Task objective:
List every one of the lines below that contains the string "time", copying each such line in full. Treat uppercase and lowercase as different.

Begin Source data

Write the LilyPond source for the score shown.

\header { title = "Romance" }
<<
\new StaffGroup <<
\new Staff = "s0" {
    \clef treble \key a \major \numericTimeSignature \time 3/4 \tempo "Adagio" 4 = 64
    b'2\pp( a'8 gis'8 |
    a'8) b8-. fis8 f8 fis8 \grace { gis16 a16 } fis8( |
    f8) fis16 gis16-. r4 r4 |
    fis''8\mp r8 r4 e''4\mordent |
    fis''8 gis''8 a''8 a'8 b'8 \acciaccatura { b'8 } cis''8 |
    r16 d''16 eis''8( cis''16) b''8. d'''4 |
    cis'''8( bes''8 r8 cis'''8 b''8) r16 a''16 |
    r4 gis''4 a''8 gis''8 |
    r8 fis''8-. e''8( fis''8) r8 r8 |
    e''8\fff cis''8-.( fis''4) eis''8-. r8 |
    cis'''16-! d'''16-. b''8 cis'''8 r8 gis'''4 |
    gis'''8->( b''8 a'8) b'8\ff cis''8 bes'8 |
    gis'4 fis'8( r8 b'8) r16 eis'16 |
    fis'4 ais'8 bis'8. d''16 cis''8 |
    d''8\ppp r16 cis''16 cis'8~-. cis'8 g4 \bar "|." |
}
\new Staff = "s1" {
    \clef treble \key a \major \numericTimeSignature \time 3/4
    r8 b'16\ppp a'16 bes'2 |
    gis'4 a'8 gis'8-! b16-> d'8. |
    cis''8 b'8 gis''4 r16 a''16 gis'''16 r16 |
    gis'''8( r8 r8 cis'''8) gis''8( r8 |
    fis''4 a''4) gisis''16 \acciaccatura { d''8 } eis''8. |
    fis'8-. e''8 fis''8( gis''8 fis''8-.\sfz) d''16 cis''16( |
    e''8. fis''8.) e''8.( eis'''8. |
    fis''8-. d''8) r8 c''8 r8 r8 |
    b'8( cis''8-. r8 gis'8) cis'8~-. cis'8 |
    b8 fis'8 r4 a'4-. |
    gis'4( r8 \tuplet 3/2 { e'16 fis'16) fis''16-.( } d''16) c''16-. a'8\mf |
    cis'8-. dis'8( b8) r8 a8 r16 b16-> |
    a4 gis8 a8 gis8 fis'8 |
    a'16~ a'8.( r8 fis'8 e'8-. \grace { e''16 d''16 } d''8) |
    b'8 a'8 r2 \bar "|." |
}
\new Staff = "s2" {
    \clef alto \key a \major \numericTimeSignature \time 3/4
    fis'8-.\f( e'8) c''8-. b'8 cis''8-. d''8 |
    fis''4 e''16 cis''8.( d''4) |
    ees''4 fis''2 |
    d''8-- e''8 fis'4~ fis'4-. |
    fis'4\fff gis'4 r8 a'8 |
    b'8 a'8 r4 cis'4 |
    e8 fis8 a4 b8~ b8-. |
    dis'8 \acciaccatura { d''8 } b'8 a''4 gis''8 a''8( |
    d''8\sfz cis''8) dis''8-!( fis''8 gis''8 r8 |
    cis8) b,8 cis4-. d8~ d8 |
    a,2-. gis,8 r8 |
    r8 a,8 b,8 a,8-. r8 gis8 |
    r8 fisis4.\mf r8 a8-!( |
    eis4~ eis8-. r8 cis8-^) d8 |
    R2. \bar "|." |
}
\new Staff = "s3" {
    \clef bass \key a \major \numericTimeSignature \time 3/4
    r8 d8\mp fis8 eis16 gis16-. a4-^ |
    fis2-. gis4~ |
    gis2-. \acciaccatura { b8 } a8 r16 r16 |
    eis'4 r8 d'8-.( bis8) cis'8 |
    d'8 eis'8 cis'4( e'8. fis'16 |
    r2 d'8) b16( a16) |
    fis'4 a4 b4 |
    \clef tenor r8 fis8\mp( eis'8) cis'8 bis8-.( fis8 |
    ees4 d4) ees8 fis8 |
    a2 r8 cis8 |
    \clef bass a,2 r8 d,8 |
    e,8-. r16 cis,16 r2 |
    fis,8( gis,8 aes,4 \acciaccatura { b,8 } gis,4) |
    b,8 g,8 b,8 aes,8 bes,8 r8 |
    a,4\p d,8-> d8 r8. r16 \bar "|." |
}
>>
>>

End Source data

Solution to the problem:
    \clef treble \key a \major \numericTimeSignature \time 3/4 \tempo "Adagio" 4 = 64
    \clef treble \key a \major \numericTimeSignature \time 3/4
    \clef alto \key a \major \numericTimeSignature \time 3/4
    \clef bass \key a \major \numericTimeSignature \time 3/4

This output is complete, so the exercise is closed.